Which lines of the records contain the string "major", matching case? Show each of those lines in full.
===== Material to process =====
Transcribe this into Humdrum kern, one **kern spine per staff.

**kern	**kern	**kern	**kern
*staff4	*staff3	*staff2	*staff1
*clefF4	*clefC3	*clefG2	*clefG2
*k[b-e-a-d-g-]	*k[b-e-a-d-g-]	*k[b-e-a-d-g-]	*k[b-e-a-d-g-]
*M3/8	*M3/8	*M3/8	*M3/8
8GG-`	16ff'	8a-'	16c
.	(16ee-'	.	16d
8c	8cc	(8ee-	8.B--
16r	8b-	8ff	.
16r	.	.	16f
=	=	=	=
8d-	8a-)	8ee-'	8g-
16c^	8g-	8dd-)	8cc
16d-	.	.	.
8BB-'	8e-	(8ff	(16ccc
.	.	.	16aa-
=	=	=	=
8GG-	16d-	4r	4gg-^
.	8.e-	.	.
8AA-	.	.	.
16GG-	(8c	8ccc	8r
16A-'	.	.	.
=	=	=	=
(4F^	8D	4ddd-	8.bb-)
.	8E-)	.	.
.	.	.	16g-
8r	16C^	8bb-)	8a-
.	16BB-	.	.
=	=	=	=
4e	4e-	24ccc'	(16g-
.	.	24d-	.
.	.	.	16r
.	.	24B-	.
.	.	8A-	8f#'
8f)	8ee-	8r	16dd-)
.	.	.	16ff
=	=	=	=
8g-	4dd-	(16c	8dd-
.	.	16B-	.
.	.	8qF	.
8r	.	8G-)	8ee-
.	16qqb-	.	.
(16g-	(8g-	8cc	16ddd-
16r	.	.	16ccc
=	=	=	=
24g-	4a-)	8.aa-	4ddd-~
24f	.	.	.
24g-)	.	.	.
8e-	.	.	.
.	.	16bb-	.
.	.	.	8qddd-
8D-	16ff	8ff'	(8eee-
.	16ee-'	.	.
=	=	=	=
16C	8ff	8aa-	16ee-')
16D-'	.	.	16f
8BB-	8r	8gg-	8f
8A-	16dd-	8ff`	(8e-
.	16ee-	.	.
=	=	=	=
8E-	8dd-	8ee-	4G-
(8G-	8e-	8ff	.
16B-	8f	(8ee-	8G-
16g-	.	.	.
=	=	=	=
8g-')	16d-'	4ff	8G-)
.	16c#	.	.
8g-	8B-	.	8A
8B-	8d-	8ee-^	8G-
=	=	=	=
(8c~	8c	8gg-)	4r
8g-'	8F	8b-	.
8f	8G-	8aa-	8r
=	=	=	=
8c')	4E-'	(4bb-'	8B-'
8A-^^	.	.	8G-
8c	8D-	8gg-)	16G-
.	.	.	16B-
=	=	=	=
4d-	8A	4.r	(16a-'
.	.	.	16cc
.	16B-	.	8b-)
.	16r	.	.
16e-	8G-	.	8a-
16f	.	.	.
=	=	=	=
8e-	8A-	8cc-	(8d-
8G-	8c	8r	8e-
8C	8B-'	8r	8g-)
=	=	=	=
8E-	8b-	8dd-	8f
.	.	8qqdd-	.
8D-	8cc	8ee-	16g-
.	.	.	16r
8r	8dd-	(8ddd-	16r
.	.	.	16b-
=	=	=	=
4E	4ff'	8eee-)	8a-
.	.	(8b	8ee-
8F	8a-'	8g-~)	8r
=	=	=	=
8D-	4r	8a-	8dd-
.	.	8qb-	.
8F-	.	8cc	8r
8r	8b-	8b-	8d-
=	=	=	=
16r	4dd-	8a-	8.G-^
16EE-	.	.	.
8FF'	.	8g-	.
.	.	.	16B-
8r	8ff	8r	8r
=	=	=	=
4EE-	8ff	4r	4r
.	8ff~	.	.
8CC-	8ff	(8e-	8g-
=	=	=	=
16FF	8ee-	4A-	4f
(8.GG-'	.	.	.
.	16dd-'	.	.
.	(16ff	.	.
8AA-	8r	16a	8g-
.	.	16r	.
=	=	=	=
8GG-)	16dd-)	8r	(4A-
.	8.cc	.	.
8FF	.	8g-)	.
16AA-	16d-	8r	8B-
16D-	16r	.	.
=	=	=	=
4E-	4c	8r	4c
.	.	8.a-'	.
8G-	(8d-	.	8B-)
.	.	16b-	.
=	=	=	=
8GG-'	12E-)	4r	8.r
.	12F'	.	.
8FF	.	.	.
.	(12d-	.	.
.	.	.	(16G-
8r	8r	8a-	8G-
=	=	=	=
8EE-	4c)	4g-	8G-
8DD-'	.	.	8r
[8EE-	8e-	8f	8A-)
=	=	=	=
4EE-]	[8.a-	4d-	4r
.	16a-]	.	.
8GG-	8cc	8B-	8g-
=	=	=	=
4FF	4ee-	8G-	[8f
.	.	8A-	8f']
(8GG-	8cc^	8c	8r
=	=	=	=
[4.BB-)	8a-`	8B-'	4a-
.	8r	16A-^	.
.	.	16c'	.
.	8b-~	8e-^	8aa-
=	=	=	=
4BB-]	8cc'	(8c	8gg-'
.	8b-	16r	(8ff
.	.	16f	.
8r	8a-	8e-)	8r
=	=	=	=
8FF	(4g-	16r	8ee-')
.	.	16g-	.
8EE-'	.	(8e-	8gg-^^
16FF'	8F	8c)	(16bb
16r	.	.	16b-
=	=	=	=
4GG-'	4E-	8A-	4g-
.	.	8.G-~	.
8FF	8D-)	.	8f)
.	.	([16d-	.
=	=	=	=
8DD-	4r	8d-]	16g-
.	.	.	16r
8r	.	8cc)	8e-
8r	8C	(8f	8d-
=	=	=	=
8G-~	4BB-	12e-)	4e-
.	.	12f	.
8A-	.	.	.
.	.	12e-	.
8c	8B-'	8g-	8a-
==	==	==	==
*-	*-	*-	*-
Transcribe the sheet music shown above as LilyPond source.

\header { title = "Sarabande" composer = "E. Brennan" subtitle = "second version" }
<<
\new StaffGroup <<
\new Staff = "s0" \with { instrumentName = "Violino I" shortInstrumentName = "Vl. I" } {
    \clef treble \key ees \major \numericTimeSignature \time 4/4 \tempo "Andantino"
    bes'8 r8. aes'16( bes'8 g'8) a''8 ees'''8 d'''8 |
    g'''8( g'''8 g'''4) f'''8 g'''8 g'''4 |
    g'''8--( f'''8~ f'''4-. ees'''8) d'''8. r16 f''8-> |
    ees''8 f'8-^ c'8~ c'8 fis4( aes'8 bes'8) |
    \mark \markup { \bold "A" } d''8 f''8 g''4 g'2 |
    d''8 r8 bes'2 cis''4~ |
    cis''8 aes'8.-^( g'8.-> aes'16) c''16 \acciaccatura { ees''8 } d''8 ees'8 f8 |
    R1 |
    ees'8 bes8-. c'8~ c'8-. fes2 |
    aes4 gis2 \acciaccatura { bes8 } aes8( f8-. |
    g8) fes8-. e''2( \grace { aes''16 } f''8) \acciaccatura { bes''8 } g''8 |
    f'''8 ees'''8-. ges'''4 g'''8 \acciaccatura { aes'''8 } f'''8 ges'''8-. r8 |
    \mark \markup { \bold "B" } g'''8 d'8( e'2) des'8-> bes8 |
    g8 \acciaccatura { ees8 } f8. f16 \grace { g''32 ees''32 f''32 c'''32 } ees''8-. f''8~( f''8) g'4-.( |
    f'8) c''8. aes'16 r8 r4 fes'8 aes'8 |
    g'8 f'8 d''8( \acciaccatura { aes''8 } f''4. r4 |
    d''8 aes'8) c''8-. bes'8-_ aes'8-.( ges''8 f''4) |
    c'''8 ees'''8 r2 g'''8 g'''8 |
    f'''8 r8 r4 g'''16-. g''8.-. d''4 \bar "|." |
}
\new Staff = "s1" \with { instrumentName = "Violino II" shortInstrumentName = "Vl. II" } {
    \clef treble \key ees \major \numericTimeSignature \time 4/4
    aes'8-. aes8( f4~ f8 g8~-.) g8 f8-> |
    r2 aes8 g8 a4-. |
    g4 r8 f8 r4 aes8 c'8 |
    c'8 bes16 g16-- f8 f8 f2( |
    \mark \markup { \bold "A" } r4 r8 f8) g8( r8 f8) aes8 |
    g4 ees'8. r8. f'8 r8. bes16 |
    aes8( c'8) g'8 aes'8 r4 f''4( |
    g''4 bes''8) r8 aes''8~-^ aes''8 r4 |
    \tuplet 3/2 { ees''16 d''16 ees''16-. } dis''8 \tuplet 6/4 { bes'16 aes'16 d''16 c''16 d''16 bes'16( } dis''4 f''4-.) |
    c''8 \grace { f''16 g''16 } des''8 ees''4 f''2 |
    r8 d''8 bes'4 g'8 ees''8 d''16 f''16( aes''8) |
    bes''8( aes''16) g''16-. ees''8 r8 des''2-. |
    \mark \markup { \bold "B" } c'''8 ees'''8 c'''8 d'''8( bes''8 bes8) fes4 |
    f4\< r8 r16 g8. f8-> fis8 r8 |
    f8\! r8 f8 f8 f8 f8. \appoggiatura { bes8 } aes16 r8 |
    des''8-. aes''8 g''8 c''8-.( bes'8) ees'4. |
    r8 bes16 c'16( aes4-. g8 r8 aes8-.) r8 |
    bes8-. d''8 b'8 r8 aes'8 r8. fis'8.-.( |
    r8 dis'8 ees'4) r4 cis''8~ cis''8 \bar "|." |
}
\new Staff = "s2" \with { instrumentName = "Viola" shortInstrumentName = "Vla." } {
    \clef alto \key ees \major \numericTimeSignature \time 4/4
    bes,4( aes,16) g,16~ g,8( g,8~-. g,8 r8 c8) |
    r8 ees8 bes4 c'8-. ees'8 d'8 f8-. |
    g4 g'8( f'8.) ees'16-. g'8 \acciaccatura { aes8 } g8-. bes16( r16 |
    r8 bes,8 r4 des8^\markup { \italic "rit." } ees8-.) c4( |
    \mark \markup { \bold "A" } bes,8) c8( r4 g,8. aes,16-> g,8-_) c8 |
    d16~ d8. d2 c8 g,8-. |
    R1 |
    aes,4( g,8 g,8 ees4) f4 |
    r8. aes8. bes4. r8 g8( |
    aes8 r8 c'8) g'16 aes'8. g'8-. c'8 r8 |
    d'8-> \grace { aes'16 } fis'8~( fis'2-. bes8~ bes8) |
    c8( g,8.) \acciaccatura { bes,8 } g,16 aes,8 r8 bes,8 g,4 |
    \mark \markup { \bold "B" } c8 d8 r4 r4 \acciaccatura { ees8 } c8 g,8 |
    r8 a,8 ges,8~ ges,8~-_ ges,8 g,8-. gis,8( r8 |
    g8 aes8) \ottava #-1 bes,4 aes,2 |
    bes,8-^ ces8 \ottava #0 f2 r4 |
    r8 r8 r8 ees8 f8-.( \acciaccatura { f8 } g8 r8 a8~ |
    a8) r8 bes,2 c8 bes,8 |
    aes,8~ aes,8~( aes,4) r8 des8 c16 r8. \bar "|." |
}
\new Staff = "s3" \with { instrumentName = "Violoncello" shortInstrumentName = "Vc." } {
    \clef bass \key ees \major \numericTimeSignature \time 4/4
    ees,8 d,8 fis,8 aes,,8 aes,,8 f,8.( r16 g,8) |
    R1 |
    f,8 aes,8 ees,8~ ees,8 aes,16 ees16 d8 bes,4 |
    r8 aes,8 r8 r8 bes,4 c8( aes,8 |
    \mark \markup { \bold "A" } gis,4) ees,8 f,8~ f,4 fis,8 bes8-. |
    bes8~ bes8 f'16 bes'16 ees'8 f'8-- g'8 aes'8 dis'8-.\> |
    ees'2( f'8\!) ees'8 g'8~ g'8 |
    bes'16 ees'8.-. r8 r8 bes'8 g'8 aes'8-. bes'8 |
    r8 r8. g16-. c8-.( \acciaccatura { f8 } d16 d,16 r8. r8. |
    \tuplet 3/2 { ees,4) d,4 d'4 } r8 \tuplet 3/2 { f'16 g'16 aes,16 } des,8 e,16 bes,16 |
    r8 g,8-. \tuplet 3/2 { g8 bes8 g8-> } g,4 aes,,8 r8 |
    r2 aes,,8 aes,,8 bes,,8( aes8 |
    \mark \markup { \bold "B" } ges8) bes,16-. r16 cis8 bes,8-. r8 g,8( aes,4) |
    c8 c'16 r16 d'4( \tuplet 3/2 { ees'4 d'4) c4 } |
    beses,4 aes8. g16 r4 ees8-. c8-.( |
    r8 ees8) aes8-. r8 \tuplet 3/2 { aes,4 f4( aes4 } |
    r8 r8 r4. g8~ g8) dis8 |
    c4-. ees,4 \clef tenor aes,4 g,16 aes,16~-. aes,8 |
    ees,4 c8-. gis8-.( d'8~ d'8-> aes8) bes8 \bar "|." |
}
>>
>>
=====
| Exercise solution |
    \clef treble \key ees \major \numericTimeSignature \time 4/4 \tempo "Andantino"
    \clef treble \key ees \major \numericTimeSignature \time 4/4
    \clef alto \key ees \major \numericTimeSignature \time 4/4
    \clef bass \key ees \major \numericTimeSignature \time 4/4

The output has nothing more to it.